=== TASK PROMPT ===
Only the lines below starting at the one that contains "The camera went 50" and ending at the one that contains "The yellow hand" are to be reproduced, exactly and with both ends kept.

=== INFORMATION SHOWN ===
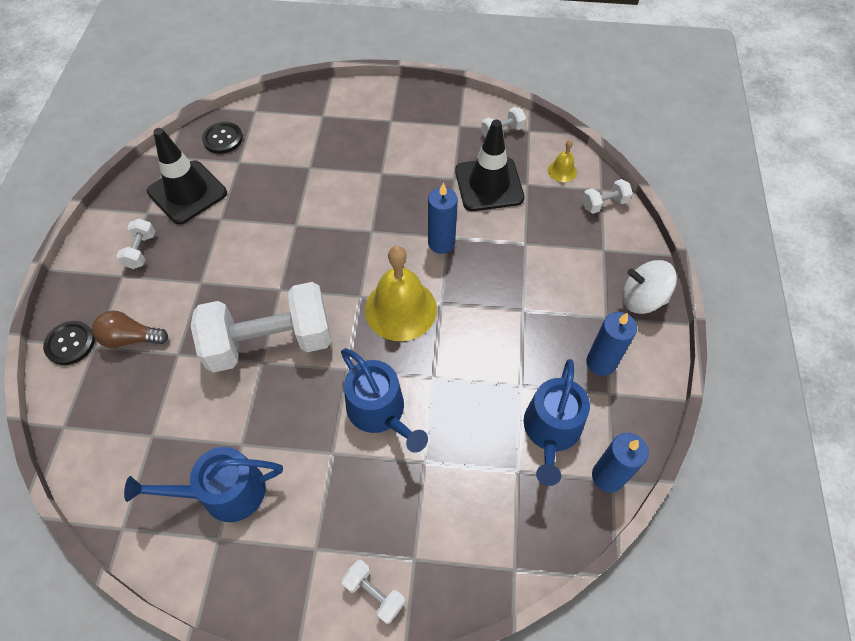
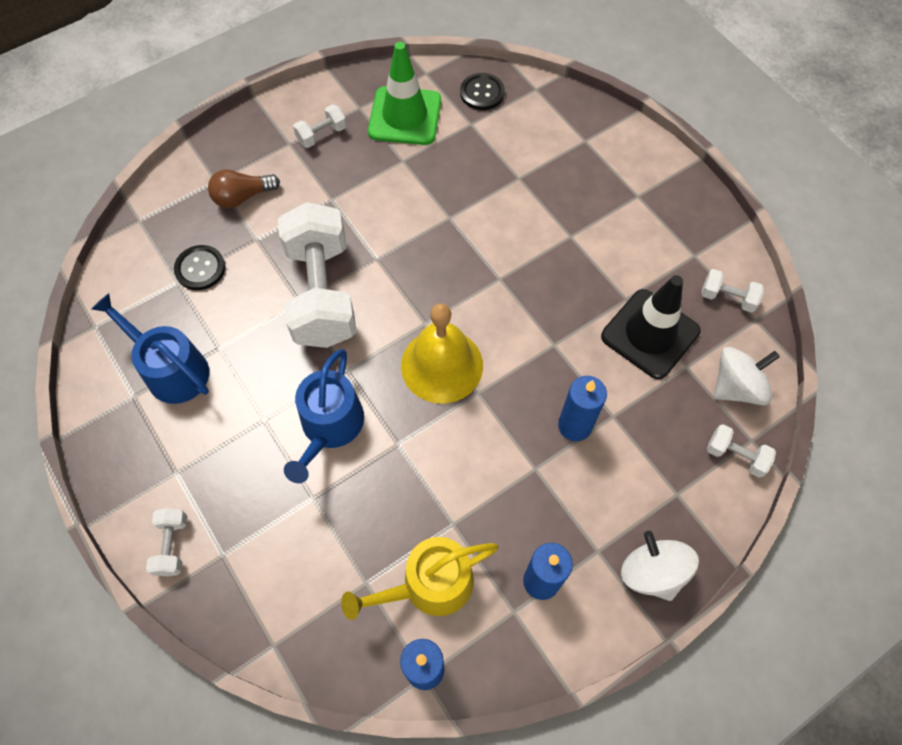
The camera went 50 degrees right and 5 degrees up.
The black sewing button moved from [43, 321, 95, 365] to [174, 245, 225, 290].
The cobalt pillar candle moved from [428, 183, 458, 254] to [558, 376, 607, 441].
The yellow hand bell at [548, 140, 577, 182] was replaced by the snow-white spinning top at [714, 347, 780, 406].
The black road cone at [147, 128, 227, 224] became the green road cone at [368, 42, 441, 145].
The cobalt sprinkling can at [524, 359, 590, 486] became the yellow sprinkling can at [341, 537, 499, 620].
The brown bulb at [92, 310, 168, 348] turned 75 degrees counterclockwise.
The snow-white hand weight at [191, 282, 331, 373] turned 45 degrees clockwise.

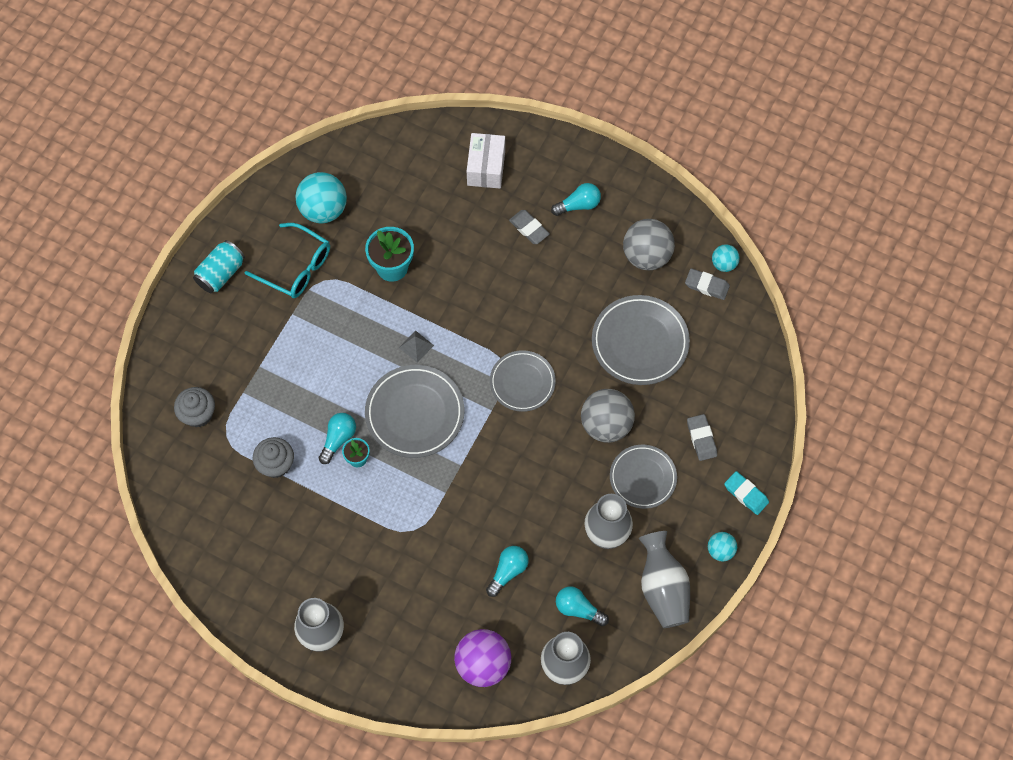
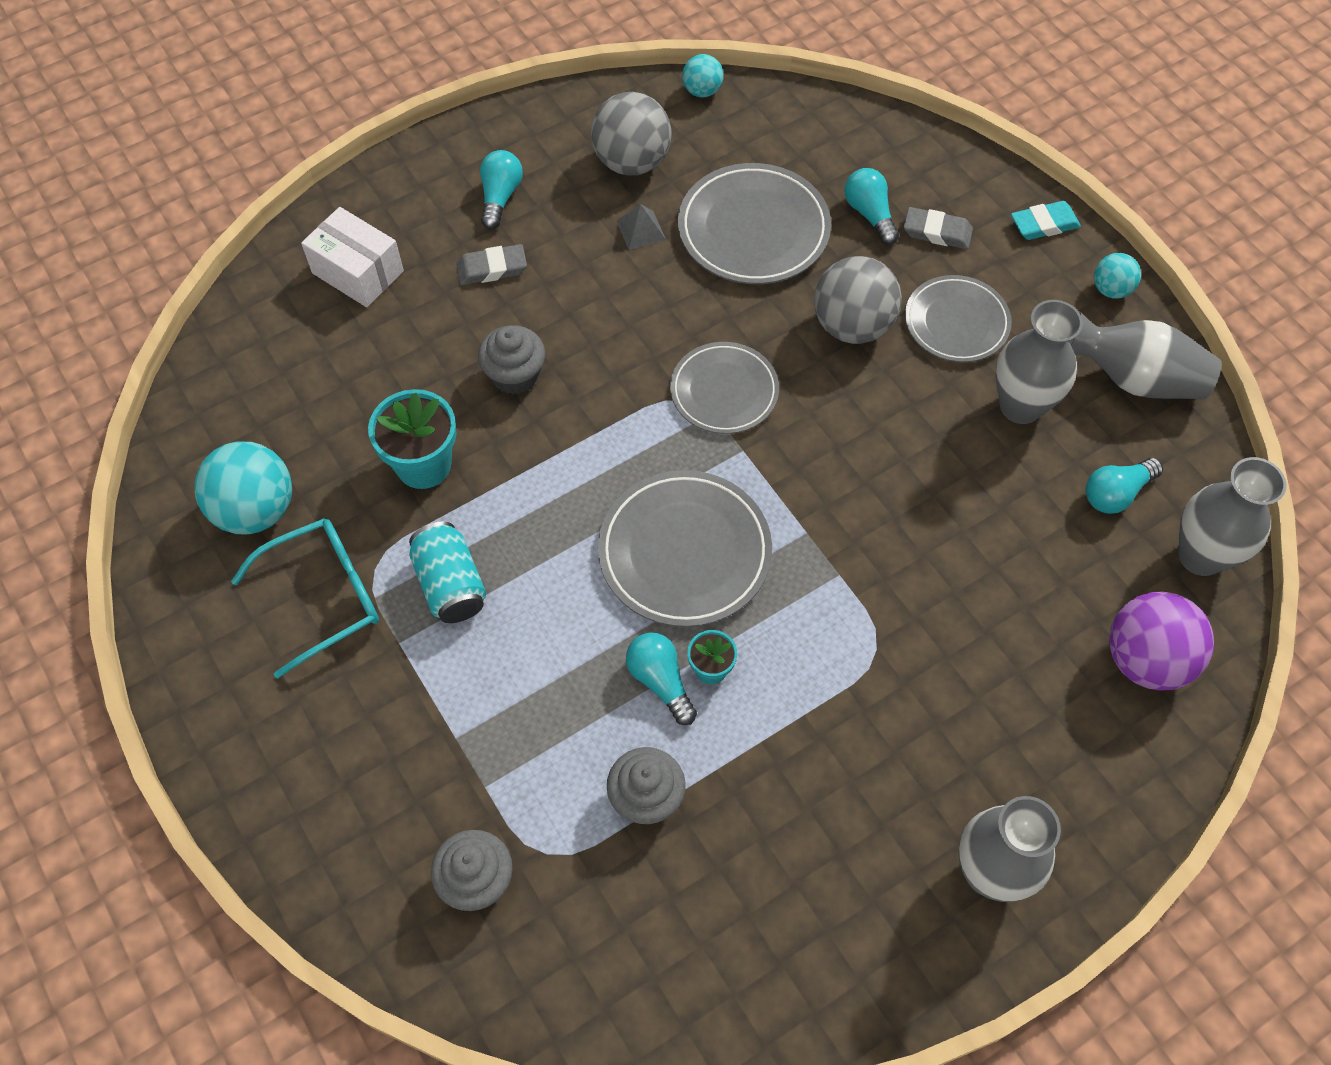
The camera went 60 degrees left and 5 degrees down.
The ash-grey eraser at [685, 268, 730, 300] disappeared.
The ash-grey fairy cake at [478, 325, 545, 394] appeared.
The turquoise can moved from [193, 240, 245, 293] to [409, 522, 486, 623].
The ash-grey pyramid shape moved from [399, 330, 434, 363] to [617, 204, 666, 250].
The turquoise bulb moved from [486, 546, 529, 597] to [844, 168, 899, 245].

...

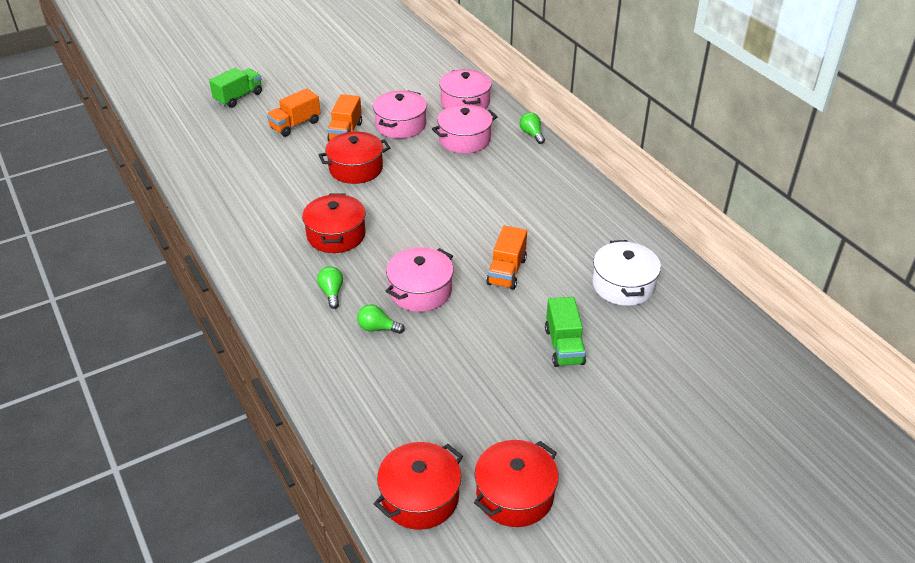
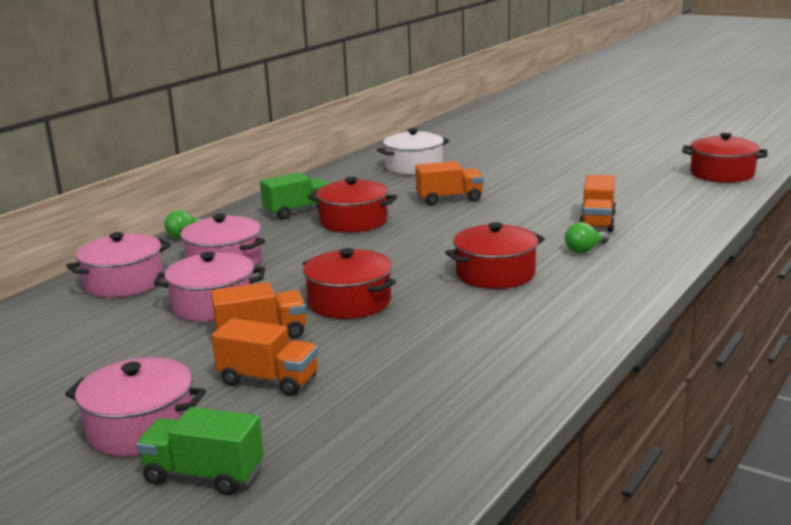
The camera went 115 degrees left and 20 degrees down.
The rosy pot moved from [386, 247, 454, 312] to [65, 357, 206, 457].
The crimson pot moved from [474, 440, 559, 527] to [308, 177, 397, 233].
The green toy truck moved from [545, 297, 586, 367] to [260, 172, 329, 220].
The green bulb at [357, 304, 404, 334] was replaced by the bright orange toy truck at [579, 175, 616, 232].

=== COMPLETED TASK ===
The camera went 50 degrees right and 5 degrees up.
The black sewing button moved from [43, 321, 95, 365] to [174, 245, 225, 290].
The cobalt pillar candle moved from [428, 183, 458, 254] to [558, 376, 607, 441].
The yellow hand bell at [548, 140, 577, 182] was replaced by the snow-white spinning top at [714, 347, 780, 406].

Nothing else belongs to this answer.